What you are asked to do
Give back every record word for word, keeping the pictures out.

—————

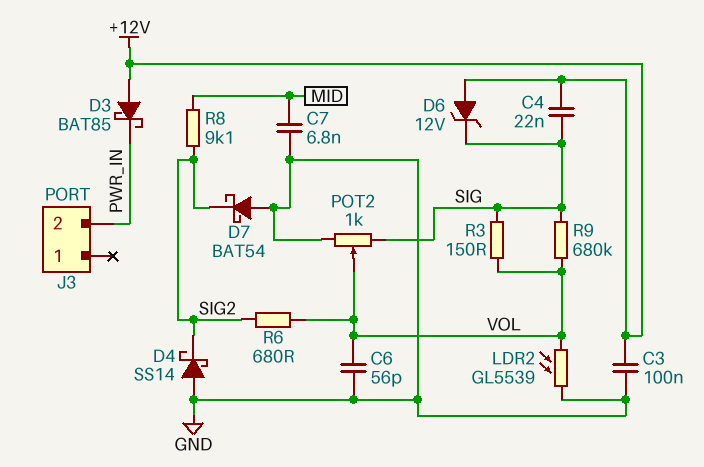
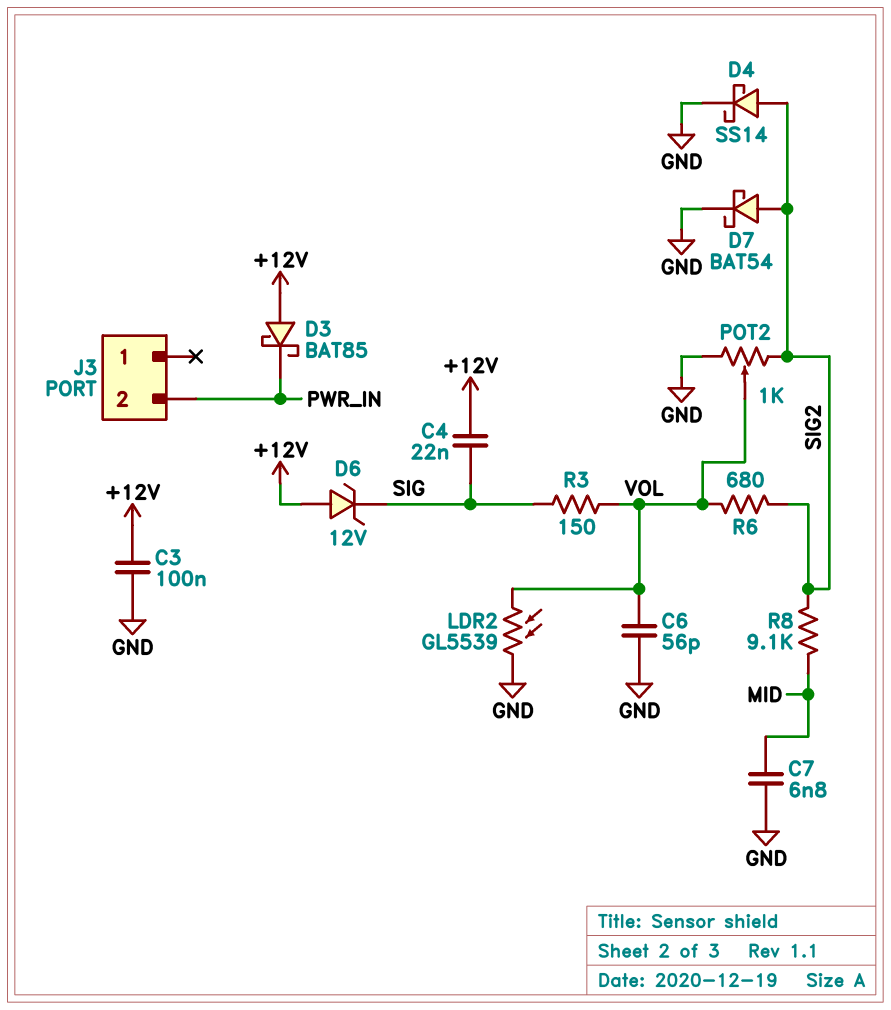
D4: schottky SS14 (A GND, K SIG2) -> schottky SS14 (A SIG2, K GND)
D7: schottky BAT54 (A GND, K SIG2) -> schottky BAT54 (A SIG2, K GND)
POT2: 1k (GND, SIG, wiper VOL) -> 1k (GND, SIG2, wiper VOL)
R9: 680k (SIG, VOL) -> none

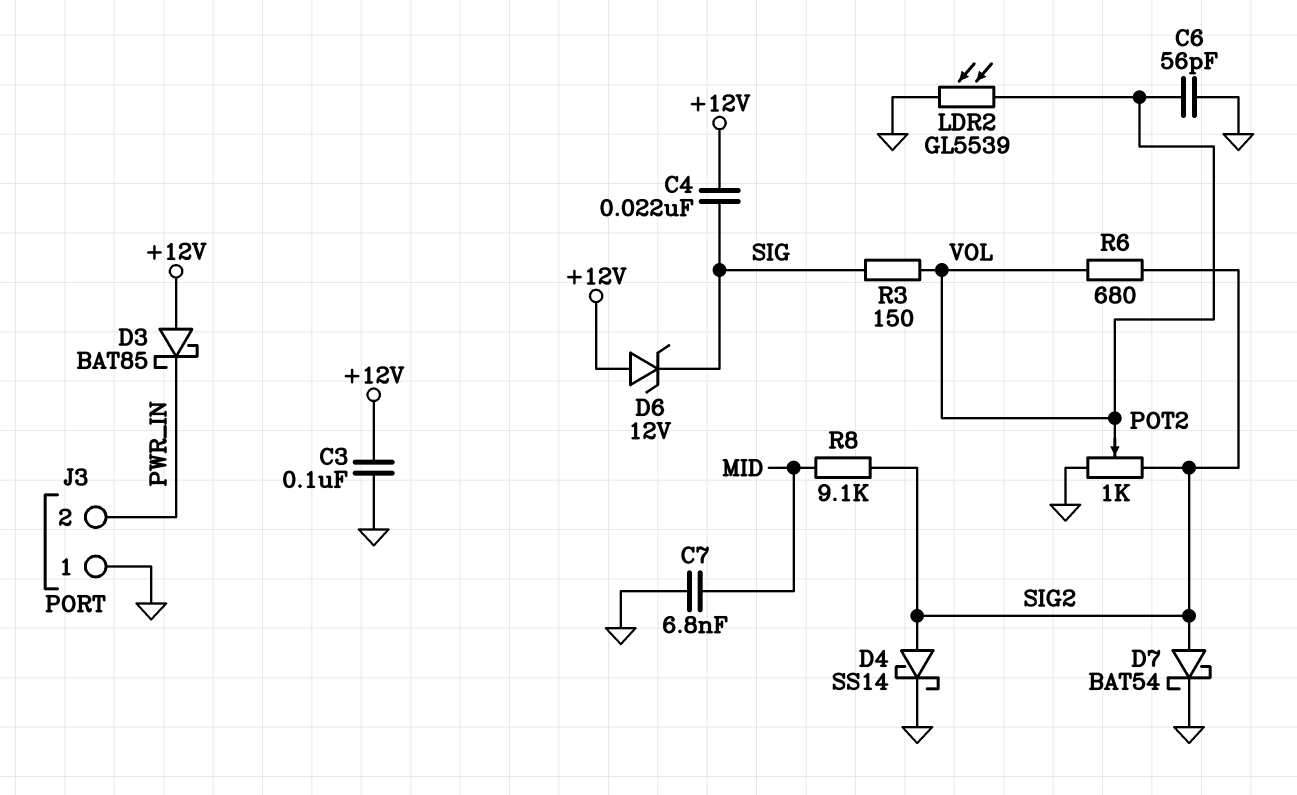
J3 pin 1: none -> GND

—————

Answer section
D4: schottky SS14 (A GND, K SIG2) -> schottky SS14 (A SIG2, K GND)
D7: schottky BAT54 (A GND, K SIG2) -> schottky BAT54 (A SIG2, K GND)
POT2: 1k (GND, SIG, wiper VOL) -> 1k (GND, SIG2, wiper VOL)
R9: 680k (SIG, VOL) -> none

J3 pin 1: none -> GND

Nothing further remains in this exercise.